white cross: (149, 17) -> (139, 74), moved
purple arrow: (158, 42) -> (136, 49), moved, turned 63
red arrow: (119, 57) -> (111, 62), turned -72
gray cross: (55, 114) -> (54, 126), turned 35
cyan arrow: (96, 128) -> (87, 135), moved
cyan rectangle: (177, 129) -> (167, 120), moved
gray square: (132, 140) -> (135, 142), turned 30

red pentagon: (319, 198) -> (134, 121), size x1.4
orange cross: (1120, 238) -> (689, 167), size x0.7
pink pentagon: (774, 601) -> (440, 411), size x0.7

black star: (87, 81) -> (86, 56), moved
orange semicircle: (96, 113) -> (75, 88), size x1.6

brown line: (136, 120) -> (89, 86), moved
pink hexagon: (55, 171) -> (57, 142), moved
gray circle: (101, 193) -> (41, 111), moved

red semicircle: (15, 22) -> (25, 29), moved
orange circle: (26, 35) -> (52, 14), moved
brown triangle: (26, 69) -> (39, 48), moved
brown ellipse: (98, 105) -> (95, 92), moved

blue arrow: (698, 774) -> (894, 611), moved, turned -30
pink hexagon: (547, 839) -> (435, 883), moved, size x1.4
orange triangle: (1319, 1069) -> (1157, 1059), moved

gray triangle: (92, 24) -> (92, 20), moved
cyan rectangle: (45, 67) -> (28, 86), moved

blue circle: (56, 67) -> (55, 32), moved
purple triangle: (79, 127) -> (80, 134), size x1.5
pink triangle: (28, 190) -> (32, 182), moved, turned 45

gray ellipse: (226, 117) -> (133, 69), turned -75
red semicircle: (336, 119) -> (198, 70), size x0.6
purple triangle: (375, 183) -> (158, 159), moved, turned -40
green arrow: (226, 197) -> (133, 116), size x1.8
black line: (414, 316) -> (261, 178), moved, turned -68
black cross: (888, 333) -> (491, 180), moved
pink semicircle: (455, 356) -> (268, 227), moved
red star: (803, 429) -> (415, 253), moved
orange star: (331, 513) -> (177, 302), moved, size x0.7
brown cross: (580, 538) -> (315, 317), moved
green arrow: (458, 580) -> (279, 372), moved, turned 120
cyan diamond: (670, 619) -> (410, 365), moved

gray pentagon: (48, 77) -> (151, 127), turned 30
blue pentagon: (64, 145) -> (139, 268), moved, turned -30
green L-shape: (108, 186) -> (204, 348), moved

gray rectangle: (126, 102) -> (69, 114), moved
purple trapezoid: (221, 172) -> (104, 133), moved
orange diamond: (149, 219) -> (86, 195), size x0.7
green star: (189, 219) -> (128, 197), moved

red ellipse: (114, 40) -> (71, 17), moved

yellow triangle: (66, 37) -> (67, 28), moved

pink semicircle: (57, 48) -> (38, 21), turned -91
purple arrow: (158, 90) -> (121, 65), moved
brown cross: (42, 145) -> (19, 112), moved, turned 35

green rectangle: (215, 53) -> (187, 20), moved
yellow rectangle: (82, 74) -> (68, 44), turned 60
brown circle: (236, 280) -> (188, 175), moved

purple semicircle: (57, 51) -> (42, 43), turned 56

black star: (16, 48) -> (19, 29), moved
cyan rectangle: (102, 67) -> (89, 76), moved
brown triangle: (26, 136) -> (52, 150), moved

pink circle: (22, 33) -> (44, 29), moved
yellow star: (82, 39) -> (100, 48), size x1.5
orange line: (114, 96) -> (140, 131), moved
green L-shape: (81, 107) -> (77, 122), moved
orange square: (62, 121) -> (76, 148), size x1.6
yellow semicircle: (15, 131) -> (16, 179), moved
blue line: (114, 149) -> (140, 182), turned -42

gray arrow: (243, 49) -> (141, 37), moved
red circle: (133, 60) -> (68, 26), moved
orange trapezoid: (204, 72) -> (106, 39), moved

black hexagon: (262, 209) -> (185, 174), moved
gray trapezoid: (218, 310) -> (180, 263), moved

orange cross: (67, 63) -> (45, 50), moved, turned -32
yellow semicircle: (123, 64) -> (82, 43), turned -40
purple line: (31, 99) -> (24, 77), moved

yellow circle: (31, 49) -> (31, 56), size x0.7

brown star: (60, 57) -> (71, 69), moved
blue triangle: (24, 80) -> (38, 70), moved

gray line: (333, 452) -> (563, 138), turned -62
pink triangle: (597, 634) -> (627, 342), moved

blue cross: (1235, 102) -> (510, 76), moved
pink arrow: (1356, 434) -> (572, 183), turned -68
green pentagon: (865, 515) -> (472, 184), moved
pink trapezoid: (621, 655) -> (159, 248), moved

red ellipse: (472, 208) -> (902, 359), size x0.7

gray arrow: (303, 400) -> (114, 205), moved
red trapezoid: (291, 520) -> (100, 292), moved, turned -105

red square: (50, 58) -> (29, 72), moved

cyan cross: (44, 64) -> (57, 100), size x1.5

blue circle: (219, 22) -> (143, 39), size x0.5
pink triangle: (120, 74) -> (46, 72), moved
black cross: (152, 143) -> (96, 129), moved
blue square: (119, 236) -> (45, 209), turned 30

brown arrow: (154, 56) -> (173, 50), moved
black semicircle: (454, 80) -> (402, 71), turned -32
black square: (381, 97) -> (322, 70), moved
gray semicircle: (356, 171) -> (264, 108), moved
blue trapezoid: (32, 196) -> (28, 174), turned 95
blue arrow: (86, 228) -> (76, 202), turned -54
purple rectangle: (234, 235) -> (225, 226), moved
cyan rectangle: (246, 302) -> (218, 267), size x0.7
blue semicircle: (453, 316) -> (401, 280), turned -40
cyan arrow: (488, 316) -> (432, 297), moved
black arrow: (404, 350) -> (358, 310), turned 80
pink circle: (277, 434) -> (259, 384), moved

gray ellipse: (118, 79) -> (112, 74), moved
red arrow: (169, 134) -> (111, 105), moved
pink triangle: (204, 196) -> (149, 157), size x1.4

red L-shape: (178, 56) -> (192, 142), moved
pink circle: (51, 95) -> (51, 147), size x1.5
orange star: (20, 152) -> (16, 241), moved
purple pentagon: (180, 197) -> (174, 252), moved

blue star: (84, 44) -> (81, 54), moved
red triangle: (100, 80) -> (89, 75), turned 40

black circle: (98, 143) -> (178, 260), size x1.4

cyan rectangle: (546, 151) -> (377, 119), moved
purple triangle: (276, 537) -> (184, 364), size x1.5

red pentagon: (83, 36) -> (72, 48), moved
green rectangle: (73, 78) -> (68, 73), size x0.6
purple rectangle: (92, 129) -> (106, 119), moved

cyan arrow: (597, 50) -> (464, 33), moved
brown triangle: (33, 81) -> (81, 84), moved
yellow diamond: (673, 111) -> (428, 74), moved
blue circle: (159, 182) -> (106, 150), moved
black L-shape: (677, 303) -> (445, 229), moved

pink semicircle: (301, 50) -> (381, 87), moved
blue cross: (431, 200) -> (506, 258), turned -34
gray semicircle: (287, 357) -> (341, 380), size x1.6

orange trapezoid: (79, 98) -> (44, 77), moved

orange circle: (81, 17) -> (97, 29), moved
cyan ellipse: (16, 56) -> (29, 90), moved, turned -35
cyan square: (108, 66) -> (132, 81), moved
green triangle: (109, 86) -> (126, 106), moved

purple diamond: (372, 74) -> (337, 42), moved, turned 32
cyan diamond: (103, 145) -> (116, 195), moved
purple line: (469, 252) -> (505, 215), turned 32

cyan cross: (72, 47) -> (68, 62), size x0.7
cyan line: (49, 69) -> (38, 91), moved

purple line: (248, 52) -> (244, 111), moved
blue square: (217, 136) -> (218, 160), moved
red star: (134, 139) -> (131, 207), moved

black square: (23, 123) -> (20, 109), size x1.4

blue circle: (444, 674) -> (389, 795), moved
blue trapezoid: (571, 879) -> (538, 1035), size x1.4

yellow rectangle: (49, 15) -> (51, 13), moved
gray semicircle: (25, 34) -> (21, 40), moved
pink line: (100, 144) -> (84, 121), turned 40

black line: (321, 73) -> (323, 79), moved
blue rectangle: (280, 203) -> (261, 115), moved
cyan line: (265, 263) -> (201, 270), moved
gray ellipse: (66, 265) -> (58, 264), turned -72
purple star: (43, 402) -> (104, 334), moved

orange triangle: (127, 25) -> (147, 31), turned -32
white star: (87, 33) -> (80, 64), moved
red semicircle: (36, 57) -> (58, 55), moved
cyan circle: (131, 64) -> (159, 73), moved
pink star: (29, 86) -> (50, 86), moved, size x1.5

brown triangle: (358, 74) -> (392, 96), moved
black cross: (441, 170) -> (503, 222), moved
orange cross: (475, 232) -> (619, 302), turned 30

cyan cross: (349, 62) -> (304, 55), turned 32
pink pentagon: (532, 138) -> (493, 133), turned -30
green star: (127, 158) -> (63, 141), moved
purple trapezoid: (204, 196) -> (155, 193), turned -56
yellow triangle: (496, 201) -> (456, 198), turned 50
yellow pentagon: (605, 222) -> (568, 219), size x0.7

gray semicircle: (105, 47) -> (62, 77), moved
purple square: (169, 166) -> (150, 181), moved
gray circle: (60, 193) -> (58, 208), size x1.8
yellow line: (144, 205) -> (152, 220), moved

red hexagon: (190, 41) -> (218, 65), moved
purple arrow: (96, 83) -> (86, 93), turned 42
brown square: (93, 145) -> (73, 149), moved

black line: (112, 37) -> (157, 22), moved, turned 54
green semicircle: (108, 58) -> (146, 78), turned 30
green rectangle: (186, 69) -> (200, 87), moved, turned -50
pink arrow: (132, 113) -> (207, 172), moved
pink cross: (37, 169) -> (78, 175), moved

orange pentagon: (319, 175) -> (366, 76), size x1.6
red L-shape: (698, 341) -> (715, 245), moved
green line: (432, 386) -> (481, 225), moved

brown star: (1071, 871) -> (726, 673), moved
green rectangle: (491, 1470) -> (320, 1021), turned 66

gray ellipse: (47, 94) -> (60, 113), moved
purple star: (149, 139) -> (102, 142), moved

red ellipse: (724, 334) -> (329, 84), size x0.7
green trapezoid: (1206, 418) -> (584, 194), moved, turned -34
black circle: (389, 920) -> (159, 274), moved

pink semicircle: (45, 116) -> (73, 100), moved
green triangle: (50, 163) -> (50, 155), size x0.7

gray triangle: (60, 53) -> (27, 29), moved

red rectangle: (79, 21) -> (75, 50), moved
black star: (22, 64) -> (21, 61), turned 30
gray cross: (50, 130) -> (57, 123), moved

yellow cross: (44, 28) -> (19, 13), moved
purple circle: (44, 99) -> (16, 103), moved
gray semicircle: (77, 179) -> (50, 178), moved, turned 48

Aim of the exercise. Here the job is to set down exactly the lines of the material above that fall between the one with "gray semicircle: (25, 34) -> (21, 40), moved" and the one with "gray ellipse: (66, 265)", inclusive, and nothing beyond them.

Your response.
gray semicircle: (25, 34) -> (21, 40), moved
pink line: (100, 144) -> (84, 121), turned 40

black line: (321, 73) -> (323, 79), moved
blue rectangle: (280, 203) -> (261, 115), moved
cyan line: (265, 263) -> (201, 270), moved
gray ellipse: (66, 265) -> (58, 264), turned -72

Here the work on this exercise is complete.